WHAT TO DO —
Only the text should come through, so restate the listing exactly and drop its images.

MATERIAL PROVIDED —
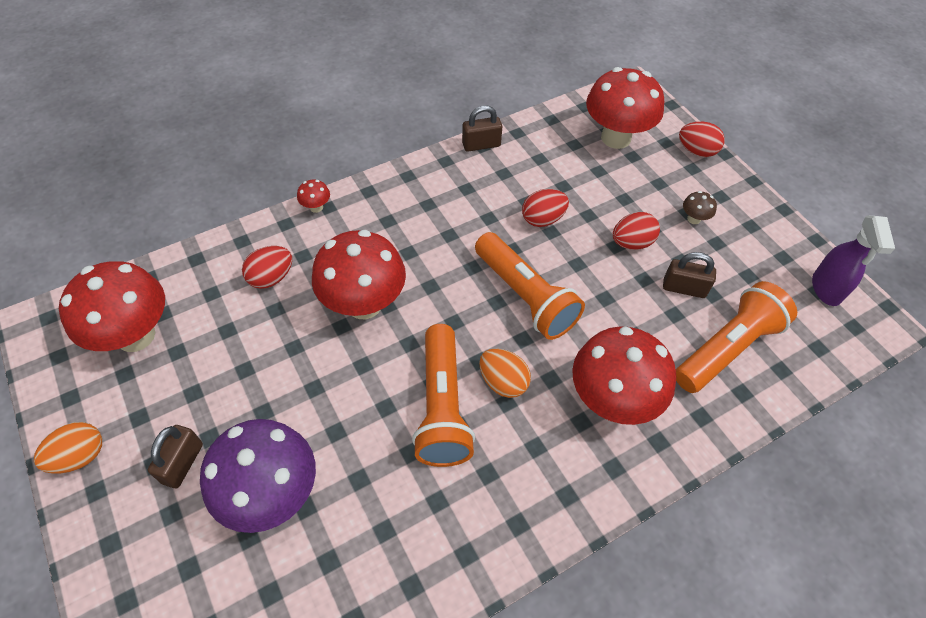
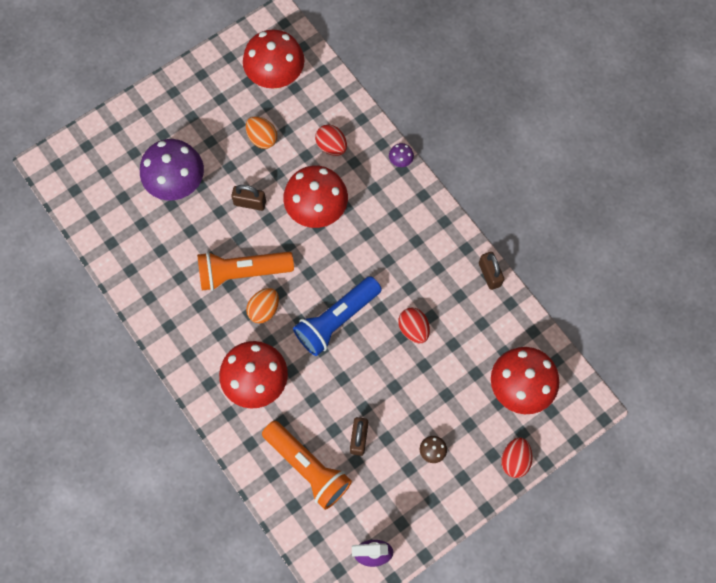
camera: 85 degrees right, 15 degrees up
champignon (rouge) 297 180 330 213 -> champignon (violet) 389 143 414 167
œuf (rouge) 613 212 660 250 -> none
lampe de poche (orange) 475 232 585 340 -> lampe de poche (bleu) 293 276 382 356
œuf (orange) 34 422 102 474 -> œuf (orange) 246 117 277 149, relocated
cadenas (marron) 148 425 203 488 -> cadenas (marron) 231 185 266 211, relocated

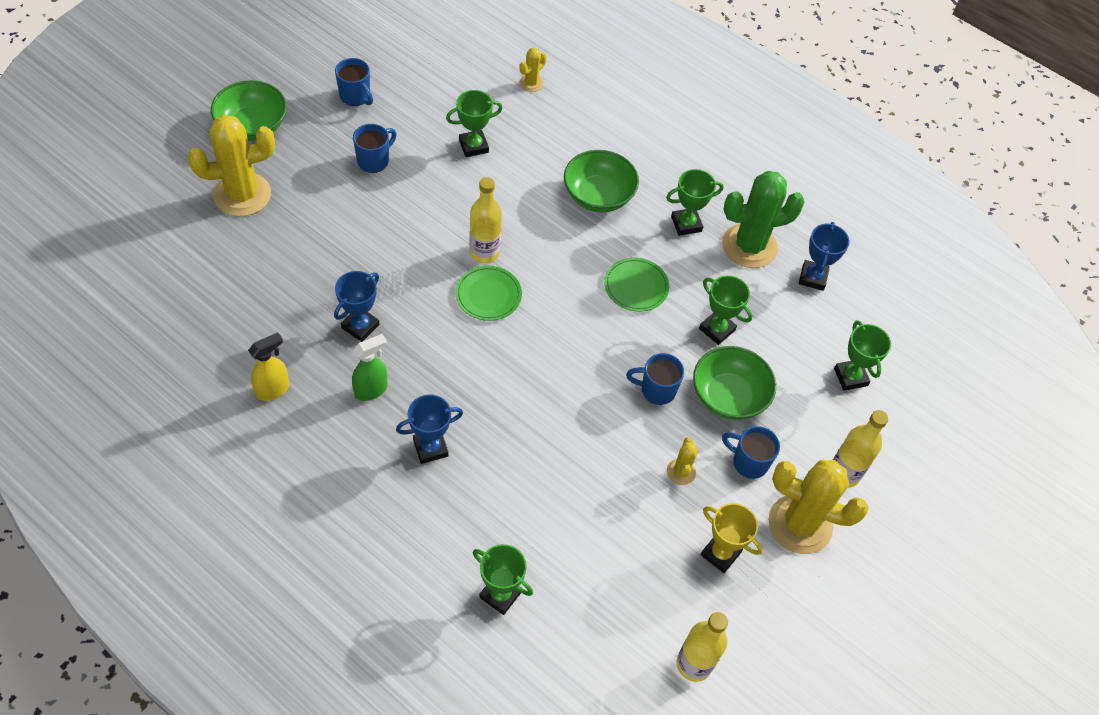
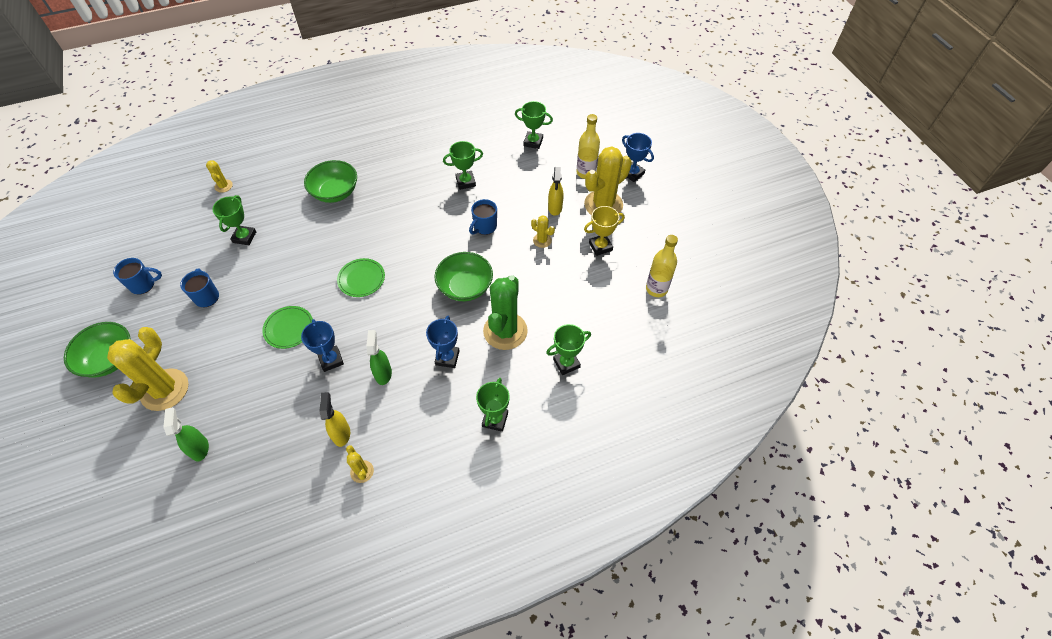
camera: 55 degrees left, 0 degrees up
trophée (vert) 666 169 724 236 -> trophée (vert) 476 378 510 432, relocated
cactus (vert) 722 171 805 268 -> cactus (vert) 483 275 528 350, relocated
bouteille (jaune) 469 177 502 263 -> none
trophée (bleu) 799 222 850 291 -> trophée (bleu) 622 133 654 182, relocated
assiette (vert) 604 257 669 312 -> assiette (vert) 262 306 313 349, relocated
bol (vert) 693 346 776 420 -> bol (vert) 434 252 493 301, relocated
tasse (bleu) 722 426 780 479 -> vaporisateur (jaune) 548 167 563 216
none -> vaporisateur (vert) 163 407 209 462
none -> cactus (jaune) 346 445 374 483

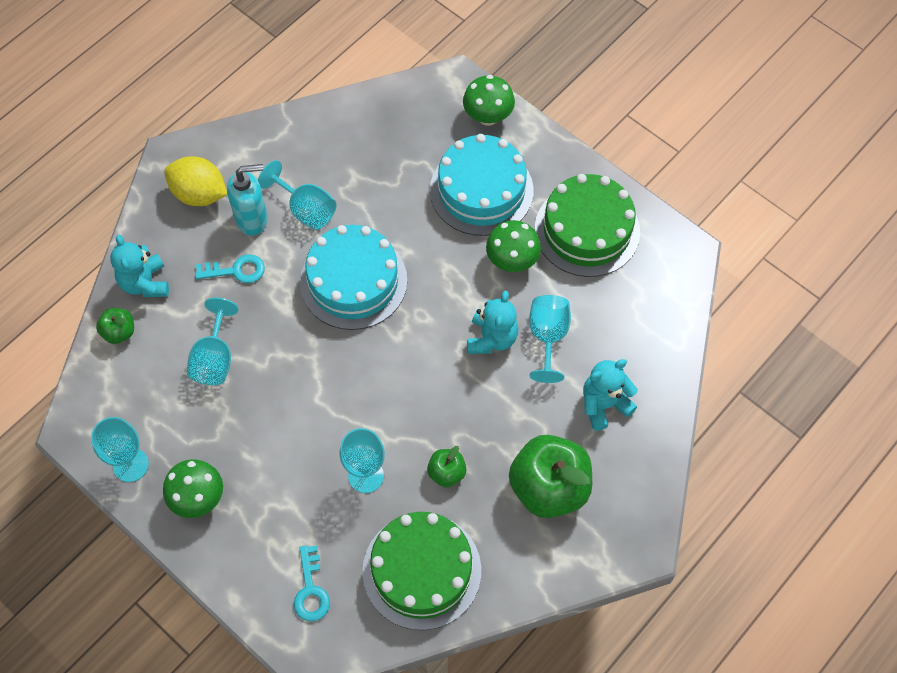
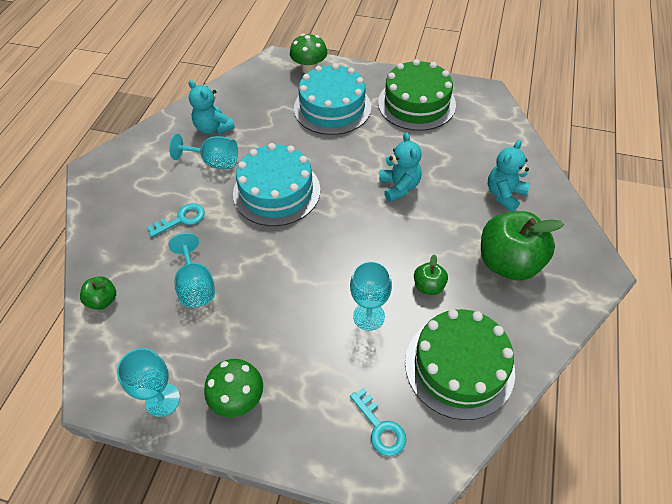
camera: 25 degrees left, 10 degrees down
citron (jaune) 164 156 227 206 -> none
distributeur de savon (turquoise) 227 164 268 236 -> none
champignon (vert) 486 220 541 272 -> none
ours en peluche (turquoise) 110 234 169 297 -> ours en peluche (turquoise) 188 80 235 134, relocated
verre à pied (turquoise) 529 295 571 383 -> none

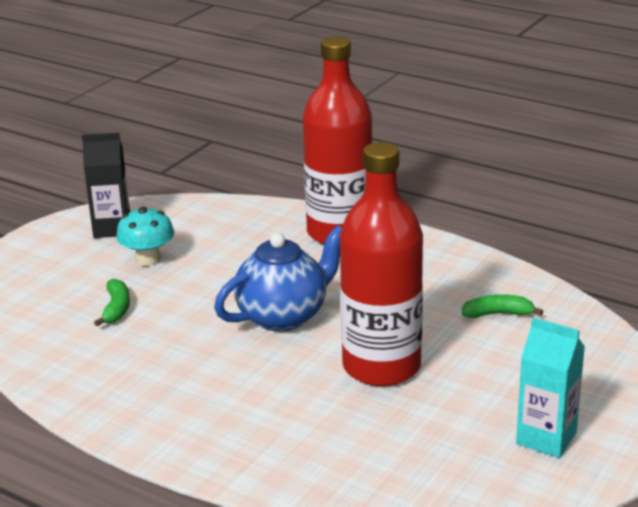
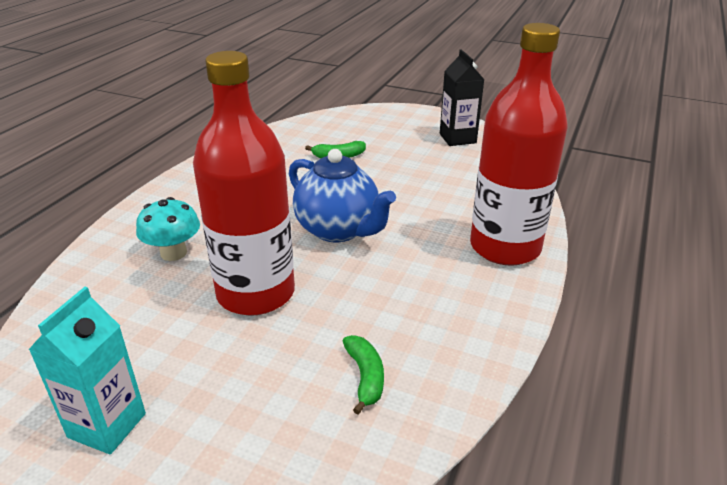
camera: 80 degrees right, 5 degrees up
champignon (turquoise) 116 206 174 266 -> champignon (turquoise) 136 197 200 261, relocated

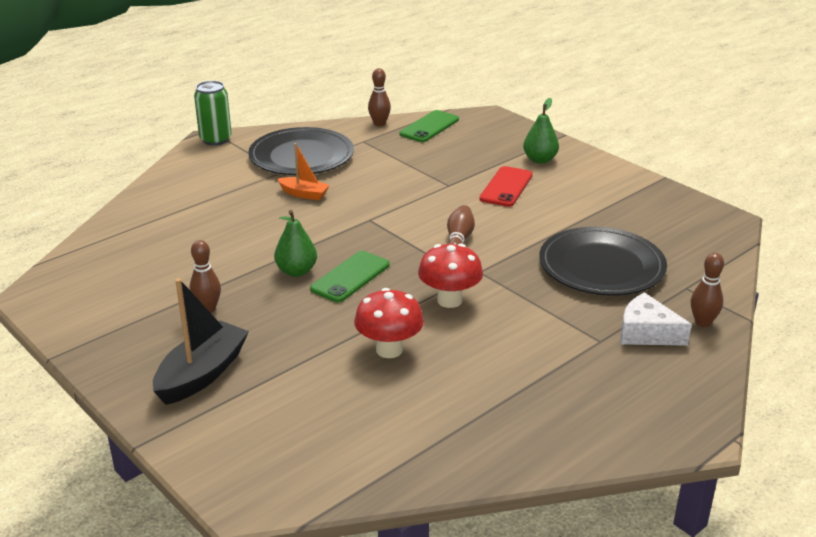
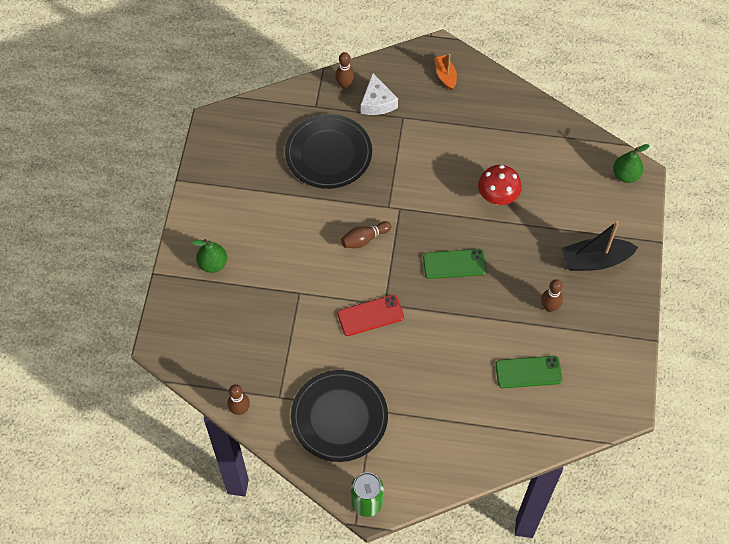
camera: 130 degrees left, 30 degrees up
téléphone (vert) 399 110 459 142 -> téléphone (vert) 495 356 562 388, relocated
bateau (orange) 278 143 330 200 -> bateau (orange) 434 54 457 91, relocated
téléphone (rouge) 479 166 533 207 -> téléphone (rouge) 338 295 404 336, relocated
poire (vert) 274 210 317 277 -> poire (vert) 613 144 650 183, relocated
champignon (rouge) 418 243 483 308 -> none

RESULT OF THE TASK —
camera: 85 degrees right, 15 degrees up
champignon (rouge) 297 180 330 213 -> champignon (violet) 389 143 414 167
œuf (rouge) 613 212 660 250 -> none
lampe de poche (orange) 475 232 585 340 -> lampe de poche (bleu) 293 276 382 356
œuf (orange) 34 422 102 474 -> œuf (orange) 246 117 277 149, relocated
cadenas (marron) 148 425 203 488 -> cadenas (marron) 231 185 266 211, relocated

camera: 55 degrees left, 0 degrees up
trophée (vert) 666 169 724 236 -> trophée (vert) 476 378 510 432, relocated
cactus (vert) 722 171 805 268 -> cactus (vert) 483 275 528 350, relocated
bouteille (jaune) 469 177 502 263 -> none
trophée (bleu) 799 222 850 291 -> trophée (bleu) 622 133 654 182, relocated
assiette (vert) 604 257 669 312 -> assiette (vert) 262 306 313 349, relocated
bol (vert) 693 346 776 420 -> bol (vert) 434 252 493 301, relocated
tasse (bleu) 722 426 780 479 -> vaporisateur (jaune) 548 167 563 216
none -> vaporisateur (vert) 163 407 209 462
none -> cactus (jaune) 346 445 374 483

camera: 25 degrees left, 10 degrees down
citron (jaune) 164 156 227 206 -> none
distributeur de savon (turquoise) 227 164 268 236 -> none
champignon (vert) 486 220 541 272 -> none
ours en peluche (turquoise) 110 234 169 297 -> ours en peluche (turquoise) 188 80 235 134, relocated
verre à pied (turquoise) 529 295 571 383 -> none

camera: 80 degrees right, 5 degrees up
champignon (turquoise) 116 206 174 266 -> champignon (turquoise) 136 197 200 261, relocated

camera: 130 degrees left, 30 degrees up
téléphone (vert) 399 110 459 142 -> téléphone (vert) 495 356 562 388, relocated
bateau (orange) 278 143 330 200 -> bateau (orange) 434 54 457 91, relocated
téléphone (rouge) 479 166 533 207 -> téléphone (rouge) 338 295 404 336, relocated
poire (vert) 274 210 317 277 -> poire (vert) 613 144 650 183, relocated
champignon (rouge) 418 243 483 308 -> none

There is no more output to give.